• [Given data]

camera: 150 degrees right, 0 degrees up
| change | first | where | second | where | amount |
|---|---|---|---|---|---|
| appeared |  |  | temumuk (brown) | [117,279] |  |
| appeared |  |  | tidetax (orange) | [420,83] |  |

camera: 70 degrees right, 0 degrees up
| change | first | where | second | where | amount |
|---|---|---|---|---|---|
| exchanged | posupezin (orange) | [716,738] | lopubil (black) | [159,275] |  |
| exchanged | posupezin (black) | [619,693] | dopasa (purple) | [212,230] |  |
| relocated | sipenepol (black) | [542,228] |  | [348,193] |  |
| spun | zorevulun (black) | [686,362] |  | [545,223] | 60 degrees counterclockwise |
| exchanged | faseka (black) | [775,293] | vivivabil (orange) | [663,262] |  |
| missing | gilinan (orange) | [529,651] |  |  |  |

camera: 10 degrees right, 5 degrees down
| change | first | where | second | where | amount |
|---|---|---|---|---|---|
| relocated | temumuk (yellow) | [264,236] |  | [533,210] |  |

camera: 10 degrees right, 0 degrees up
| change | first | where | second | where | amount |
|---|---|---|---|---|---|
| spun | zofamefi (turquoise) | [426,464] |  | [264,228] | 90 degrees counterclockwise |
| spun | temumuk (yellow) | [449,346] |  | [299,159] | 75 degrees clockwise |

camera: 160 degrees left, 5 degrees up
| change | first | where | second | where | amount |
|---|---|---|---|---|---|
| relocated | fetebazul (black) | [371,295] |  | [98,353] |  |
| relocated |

• [Exercise aim]
Look above and return each line of the records exactly, from the very first through the line with "temumuk (brown) |", both included.

• [Reply to the task]
camera: 150 degrees right, 0 degrees up
| change | first | where | second | where | amount |
|---|---|---|---|---|---|
| appeared |  |  | temumuk (brown) | [117,279] |  |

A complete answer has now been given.